THE PROBLEM: Copy out each line of the data below in which "circle" appears.

■ ■ ■ ■

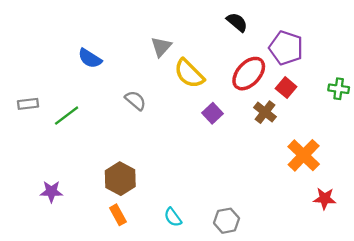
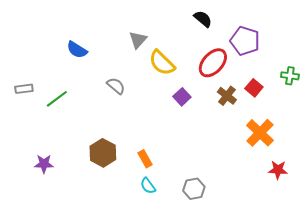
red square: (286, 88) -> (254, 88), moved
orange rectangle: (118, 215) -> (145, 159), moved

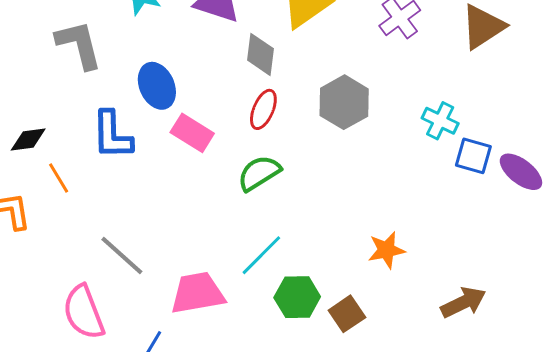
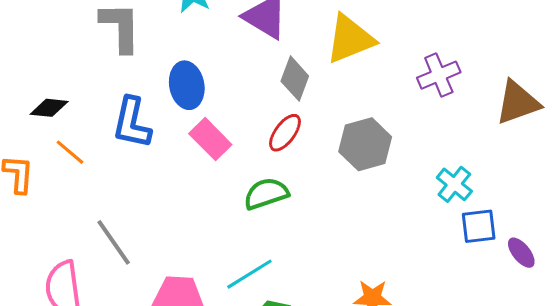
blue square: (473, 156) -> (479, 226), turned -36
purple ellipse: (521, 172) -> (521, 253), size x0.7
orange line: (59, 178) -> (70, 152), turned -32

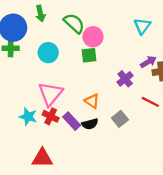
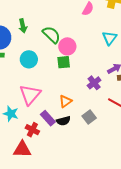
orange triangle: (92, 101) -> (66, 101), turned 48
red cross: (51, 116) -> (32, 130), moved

■ ■ ■ ■

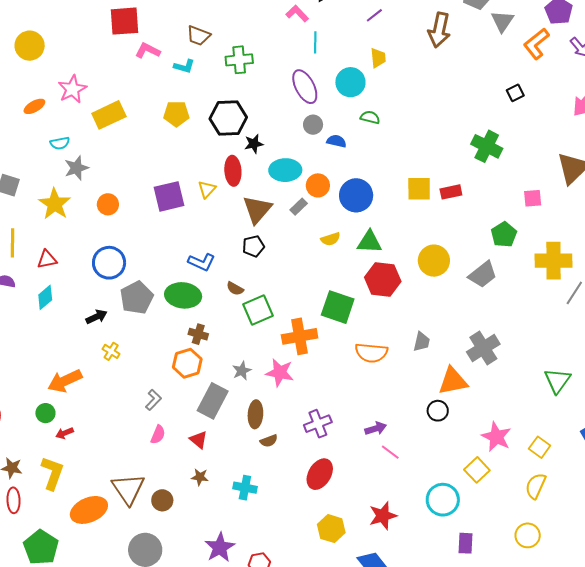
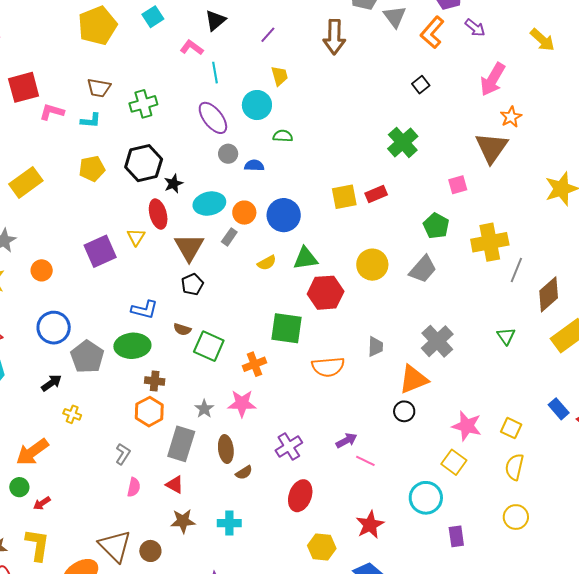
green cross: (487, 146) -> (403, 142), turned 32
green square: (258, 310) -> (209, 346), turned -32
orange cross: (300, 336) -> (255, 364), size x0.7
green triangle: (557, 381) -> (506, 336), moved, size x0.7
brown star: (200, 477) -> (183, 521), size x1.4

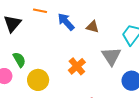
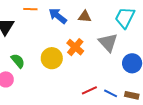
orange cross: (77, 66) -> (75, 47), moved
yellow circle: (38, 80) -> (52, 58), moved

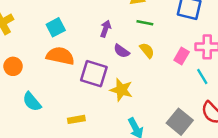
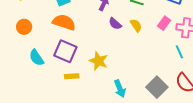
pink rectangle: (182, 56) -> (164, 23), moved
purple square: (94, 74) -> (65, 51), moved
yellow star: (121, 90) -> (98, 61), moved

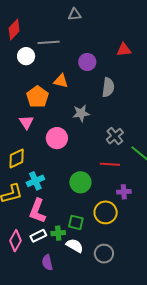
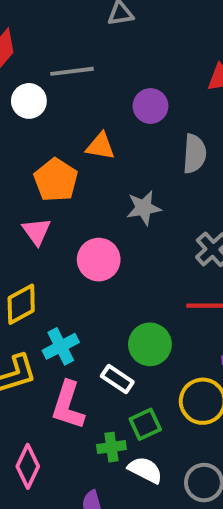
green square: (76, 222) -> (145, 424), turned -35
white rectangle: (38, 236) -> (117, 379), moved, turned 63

■ ■ ■ ■

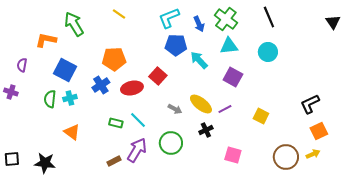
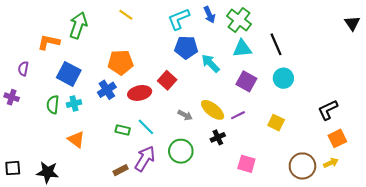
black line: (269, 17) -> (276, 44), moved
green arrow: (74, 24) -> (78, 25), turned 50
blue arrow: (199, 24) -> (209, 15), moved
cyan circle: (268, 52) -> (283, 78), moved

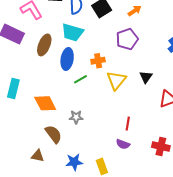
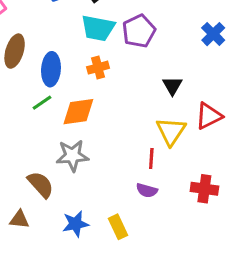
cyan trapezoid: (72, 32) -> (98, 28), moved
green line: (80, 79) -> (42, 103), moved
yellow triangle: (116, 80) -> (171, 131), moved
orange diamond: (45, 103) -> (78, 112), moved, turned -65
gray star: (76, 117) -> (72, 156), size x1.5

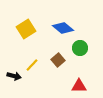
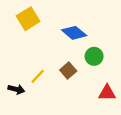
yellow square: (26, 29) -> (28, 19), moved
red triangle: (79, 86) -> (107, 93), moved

■ ■ ■ ■

EXERCISE SOLUTION:
yellow circle: (38, 80) -> (52, 58), moved
cyan circle: (268, 52) -> (283, 78), moved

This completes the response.